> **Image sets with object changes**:
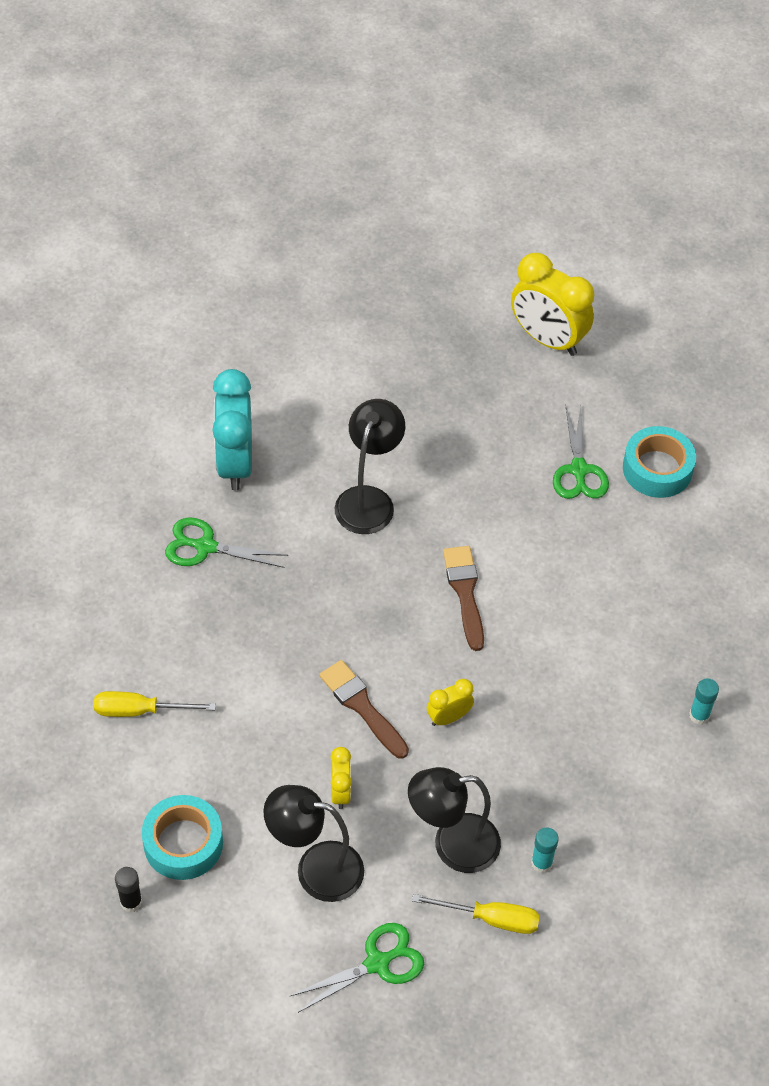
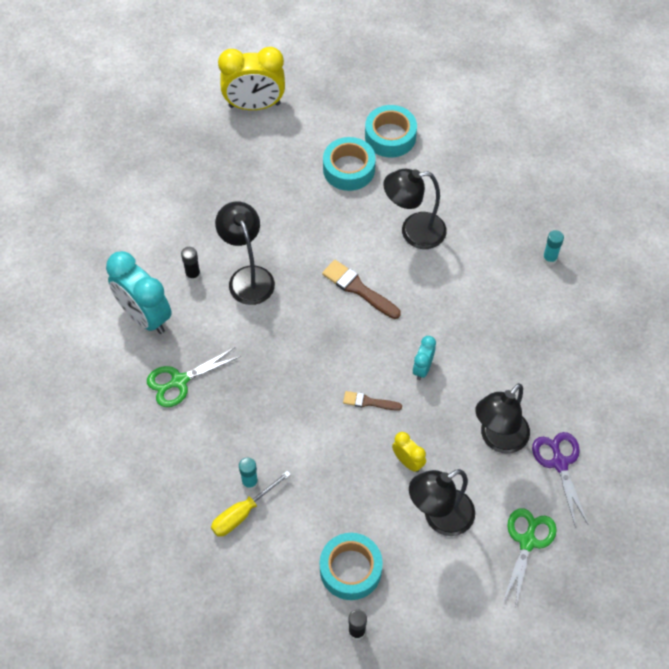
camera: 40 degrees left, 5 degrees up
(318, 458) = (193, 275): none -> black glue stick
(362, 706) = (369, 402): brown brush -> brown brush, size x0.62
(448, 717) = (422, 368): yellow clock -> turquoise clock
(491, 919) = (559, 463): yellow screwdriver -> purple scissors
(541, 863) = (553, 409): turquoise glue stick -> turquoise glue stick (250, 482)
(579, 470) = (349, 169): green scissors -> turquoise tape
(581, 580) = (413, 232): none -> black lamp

> **WHAT TO PRODUCE**: All entries should be restated word for word; no images belong in the copy.

> **ANSWER FOR THIS EXERCISE**:
camera: 40 degrees left, 5 degrees up
(318, 458) = (193, 275): none -> black glue stick
(362, 706) = (369, 402): brown brush -> brown brush, size x0.62
(448, 717) = (422, 368): yellow clock -> turquoise clock
(491, 919) = (559, 463): yellow screwdriver -> purple scissors
(541, 863) = (553, 409): turquoise glue stick -> turquoise glue stick (250, 482)
(579, 470) = (349, 169): green scissors -> turquoise tape
(581, 580) = (413, 232): none -> black lamp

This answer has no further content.